*** Block opens ***
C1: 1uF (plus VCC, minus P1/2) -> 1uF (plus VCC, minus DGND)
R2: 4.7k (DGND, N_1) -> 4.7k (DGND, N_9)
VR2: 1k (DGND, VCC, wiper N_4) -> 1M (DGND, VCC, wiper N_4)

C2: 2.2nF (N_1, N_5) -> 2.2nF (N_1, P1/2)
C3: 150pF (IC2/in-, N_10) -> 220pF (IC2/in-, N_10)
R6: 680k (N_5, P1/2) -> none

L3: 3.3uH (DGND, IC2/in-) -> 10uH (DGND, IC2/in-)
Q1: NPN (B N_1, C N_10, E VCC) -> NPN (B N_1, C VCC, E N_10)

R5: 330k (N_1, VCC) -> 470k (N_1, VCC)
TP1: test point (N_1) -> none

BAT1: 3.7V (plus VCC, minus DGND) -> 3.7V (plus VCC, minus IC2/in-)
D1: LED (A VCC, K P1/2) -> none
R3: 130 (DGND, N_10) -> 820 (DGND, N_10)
*** Block closes ***
Give the entries again in full, exactly as they are written.

C1: 1uF (plus VCC, minus P1/2) -> 1uF (plus VCC, minus DGND)
R2: 4.7k (DGND, N_1) -> 4.7k (DGND, N_9)
VR2: 1k (DGND, VCC, wiper N_4) -> 1M (DGND, VCC, wiper N_4)

C2: 2.2nF (N_1, N_5) -> 2.2nF (N_1, P1/2)
C3: 150pF (IC2/in-, N_10) -> 220pF (IC2/in-, N_10)
R6: 680k (N_5, P1/2) -> none

L3: 3.3uH (DGND, IC2/in-) -> 10uH (DGND, IC2/in-)
Q1: NPN (B N_1, C N_10, E VCC) -> NPN (B N_1, C VCC, E N_10)

R5: 330k (N_1, VCC) -> 470k (N_1, VCC)
TP1: test point (N_1) -> none

BAT1: 3.7V (plus VCC, minus DGND) -> 3.7V (plus VCC, minus IC2/in-)
D1: LED (A VCC, K P1/2) -> none
R3: 130 (DGND, N_10) -> 820 (DGND, N_10)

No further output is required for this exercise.